***** Input material

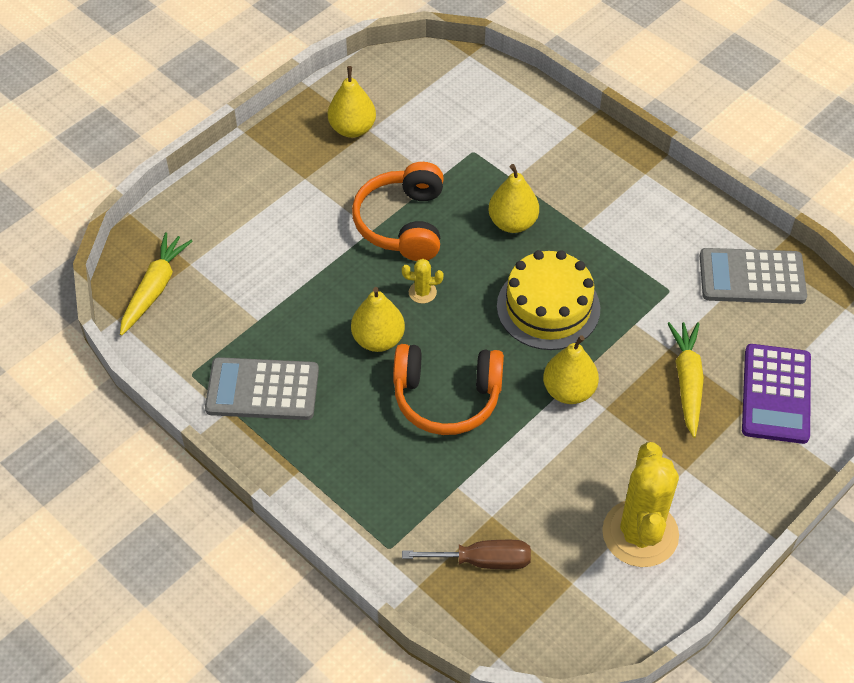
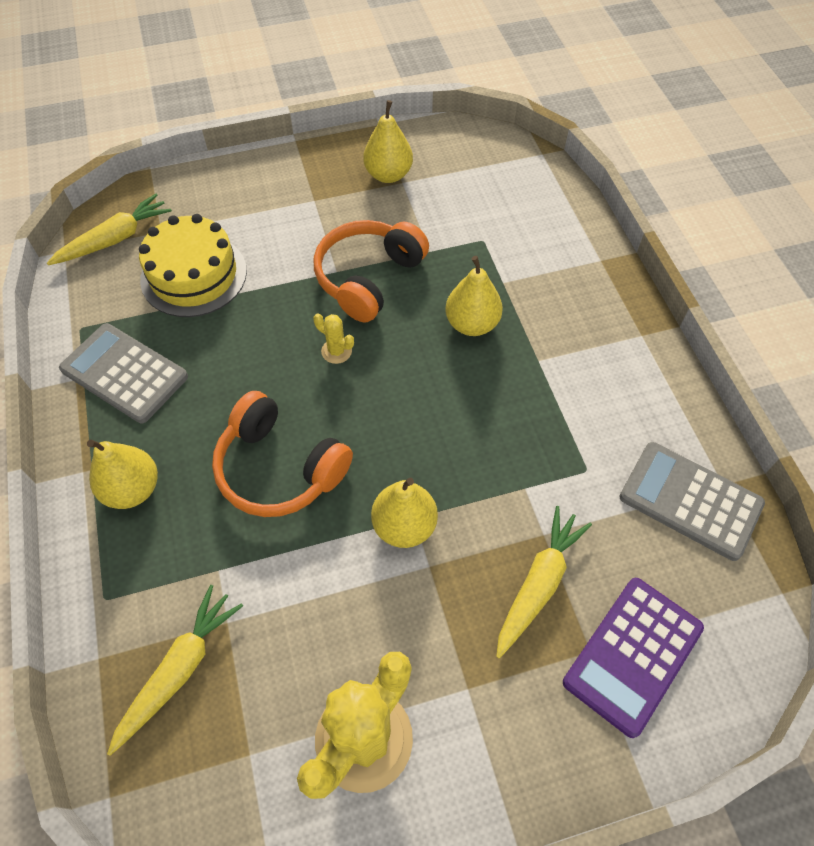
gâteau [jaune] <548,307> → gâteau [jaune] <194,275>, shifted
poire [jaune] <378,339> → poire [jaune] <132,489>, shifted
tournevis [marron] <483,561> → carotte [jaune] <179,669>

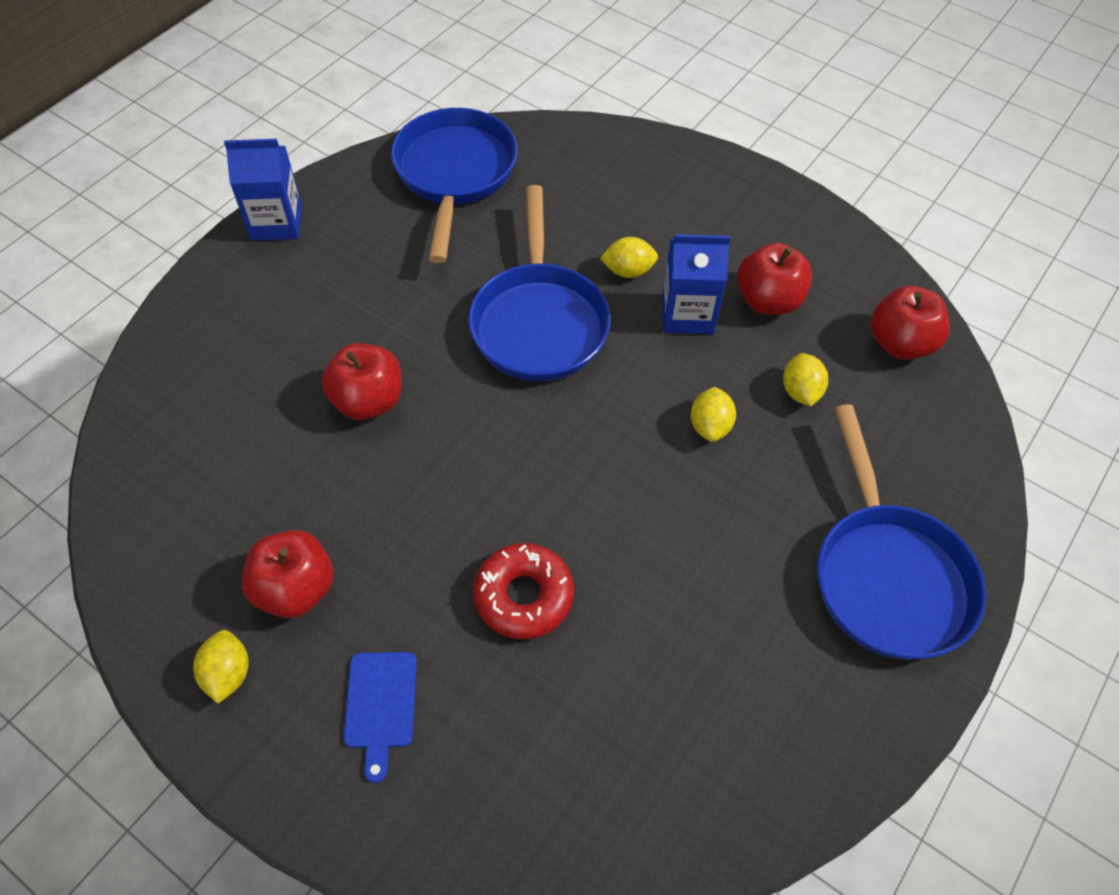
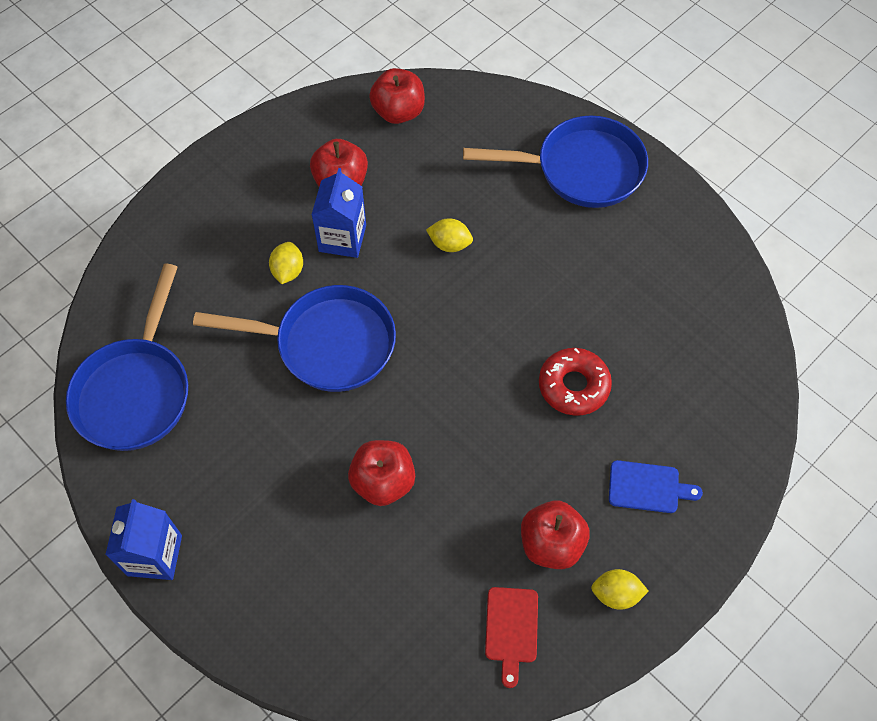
poêle [bleu] <455,174> → poêle [bleu] <135,391>, 90 degrees counterclockwise
citron [jaune] <800,391> → -
- → planche à découper [rouge] <511,629>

**********

- Exercise brief:
What is needed is an exact copy of the lines from the one with "poire [jaune] <378,339>" through the end of the data above, both included, minus any pictures.

- Worked solution:
poire [jaune] <378,339> → poire [jaune] <132,489>, shifted
tournevis [marron] <483,561> → carotte [jaune] <179,669>

poêle [bleu] <455,174> → poêle [bleu] <135,391>, 90 degrees counterclockwise
citron [jaune] <800,391> → -
- → planche à découper [rouge] <511,629>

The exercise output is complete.